[Given task]
Find each line below that contains the string "kern" and copy all of those lines.

++++++

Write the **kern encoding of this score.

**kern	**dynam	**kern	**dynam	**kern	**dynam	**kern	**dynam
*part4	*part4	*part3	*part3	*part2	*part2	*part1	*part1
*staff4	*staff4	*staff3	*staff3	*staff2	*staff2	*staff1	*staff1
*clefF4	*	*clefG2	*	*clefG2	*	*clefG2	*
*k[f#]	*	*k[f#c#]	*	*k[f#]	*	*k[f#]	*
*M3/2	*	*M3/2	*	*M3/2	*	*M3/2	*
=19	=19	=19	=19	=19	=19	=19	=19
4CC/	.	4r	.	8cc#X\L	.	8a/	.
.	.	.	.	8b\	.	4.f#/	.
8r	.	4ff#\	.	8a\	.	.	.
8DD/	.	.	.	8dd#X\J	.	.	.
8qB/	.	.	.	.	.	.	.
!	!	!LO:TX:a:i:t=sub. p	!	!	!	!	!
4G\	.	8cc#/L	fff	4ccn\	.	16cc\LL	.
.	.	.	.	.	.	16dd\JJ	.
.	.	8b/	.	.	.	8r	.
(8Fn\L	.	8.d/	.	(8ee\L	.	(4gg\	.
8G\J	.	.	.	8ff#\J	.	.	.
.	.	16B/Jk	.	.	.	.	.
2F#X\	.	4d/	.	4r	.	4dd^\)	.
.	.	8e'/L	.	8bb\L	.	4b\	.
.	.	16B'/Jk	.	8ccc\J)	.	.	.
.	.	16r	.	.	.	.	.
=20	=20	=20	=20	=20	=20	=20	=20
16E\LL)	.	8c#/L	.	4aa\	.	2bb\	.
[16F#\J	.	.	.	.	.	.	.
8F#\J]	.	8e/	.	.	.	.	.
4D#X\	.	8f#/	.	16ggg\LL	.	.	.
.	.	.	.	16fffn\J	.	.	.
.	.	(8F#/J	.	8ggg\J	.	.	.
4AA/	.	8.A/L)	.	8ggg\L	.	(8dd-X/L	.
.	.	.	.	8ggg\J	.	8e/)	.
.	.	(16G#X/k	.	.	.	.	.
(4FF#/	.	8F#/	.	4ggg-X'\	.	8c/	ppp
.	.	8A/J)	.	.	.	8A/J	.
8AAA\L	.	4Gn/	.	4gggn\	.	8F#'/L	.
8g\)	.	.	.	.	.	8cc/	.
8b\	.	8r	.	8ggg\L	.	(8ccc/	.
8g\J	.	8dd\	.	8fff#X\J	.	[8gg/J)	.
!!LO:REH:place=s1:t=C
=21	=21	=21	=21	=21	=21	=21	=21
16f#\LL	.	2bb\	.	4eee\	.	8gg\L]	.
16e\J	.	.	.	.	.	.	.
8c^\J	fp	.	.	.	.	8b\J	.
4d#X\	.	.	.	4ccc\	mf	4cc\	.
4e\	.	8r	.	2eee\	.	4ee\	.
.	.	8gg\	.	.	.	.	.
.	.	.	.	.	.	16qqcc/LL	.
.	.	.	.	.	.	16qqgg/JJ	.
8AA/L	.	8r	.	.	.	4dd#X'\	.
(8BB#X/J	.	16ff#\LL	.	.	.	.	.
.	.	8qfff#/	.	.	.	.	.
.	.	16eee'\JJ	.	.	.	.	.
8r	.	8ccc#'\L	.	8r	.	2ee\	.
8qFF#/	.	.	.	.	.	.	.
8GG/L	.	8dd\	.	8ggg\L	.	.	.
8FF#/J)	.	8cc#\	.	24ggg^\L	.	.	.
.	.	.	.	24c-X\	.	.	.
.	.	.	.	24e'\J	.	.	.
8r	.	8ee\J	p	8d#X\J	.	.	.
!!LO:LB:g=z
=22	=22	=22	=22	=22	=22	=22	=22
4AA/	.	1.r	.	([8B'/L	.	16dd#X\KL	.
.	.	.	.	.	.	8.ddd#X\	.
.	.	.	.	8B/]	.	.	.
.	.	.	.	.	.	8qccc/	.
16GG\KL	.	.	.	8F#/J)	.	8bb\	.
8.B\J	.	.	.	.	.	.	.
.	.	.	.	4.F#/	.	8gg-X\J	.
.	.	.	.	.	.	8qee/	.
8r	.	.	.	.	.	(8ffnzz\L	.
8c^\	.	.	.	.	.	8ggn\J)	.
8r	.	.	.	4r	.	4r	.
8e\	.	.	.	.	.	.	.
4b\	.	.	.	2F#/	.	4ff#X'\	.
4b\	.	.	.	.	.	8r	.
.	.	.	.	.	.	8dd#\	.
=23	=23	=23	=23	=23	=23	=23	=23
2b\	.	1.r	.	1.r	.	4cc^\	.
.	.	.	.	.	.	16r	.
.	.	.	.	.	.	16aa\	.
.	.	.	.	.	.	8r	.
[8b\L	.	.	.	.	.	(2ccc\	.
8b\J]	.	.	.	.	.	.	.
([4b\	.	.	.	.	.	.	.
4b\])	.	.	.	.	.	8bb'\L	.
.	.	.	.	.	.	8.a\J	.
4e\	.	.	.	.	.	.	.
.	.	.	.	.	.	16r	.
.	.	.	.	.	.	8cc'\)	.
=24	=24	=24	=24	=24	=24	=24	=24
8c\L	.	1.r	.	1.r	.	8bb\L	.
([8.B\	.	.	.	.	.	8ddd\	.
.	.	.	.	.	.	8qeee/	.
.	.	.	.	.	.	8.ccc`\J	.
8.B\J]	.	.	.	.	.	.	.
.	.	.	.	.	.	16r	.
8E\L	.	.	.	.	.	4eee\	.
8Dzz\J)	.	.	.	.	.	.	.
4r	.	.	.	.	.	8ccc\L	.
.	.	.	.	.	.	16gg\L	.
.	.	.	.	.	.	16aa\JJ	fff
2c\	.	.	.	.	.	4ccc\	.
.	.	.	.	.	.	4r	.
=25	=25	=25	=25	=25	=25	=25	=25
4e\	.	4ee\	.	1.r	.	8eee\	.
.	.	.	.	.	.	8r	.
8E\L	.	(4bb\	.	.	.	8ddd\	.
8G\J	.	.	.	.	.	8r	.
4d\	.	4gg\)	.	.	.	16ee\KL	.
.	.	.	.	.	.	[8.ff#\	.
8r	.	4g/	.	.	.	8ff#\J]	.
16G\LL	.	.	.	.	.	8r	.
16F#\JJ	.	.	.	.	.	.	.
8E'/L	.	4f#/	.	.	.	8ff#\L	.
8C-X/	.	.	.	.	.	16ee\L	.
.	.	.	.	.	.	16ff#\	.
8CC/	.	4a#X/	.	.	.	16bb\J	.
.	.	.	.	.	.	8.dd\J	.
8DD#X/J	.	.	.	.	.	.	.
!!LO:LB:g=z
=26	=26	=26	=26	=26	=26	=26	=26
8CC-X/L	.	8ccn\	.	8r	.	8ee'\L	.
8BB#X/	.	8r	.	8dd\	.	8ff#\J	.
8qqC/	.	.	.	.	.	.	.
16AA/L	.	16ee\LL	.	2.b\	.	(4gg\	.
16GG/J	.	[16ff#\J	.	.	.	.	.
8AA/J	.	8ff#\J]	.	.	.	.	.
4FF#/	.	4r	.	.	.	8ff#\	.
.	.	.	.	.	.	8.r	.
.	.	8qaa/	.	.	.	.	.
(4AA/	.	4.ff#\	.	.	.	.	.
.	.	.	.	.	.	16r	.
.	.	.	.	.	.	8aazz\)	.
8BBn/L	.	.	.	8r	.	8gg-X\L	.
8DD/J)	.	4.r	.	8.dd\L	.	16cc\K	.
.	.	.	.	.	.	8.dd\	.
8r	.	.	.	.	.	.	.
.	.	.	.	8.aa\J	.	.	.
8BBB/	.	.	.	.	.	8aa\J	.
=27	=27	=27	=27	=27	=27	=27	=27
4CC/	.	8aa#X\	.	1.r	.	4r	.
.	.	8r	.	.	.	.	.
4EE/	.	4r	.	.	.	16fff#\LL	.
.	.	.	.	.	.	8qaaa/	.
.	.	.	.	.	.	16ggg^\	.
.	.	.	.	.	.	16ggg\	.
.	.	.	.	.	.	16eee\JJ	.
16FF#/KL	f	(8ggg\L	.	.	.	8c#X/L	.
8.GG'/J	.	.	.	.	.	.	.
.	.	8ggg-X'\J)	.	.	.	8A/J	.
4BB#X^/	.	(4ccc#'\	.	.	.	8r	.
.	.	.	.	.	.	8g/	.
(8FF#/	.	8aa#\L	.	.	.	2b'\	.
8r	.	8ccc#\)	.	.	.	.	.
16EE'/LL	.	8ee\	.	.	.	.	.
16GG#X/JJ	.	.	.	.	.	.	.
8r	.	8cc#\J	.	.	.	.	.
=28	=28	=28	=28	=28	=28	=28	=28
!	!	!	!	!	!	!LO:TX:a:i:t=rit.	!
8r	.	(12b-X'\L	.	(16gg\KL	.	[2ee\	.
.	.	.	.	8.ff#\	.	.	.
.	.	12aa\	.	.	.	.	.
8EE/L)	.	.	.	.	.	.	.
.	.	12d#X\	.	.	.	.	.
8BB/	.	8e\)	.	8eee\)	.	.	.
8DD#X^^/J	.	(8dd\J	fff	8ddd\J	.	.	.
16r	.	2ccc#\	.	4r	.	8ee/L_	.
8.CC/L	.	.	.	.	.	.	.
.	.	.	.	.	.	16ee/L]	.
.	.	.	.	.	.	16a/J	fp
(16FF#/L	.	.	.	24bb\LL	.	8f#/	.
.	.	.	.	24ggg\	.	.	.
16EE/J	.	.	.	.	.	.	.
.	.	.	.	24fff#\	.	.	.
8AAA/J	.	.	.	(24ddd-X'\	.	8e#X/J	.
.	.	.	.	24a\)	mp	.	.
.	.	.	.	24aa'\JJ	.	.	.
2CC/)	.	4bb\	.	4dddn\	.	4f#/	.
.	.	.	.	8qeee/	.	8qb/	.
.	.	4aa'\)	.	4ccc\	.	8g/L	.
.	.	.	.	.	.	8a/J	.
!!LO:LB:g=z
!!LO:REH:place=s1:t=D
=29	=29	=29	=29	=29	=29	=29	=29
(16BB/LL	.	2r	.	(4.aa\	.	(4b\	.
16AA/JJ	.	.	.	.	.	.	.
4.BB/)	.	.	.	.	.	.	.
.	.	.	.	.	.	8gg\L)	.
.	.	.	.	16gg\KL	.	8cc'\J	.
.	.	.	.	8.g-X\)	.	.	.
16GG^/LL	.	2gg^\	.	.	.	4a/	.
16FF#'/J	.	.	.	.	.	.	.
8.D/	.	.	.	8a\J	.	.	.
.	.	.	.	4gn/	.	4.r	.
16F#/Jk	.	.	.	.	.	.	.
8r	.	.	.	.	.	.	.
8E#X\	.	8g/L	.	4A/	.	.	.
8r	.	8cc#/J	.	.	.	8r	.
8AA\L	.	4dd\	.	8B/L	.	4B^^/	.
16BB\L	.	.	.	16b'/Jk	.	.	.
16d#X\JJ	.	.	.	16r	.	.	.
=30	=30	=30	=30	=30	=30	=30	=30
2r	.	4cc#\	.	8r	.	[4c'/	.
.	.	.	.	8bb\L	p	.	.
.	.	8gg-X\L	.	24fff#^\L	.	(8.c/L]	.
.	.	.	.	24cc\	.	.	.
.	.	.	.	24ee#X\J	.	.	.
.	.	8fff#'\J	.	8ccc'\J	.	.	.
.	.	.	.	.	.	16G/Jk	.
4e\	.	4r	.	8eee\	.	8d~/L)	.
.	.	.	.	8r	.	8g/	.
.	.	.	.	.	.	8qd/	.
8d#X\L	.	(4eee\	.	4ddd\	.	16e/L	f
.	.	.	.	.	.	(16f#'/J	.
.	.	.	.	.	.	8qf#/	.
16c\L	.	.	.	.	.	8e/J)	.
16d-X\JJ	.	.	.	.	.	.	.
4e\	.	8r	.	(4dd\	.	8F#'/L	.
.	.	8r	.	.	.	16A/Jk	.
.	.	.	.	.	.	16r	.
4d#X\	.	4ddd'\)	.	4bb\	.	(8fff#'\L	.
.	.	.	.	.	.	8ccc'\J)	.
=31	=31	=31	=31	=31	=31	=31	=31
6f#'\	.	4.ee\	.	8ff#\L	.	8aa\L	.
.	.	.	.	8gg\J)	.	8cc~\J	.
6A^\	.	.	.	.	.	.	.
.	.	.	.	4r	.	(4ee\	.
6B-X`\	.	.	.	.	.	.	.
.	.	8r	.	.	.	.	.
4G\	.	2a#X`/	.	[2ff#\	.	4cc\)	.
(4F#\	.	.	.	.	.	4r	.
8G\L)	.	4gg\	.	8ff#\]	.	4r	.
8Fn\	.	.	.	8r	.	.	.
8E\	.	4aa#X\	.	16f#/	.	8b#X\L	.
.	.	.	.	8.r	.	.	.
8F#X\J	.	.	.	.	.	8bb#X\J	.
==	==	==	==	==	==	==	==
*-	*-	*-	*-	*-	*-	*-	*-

++++++

[Task response]
Write the **kern encoding of this score.
**kern	**dynam	**kern	**dynam	**kern	**dynam	**kern	**dynam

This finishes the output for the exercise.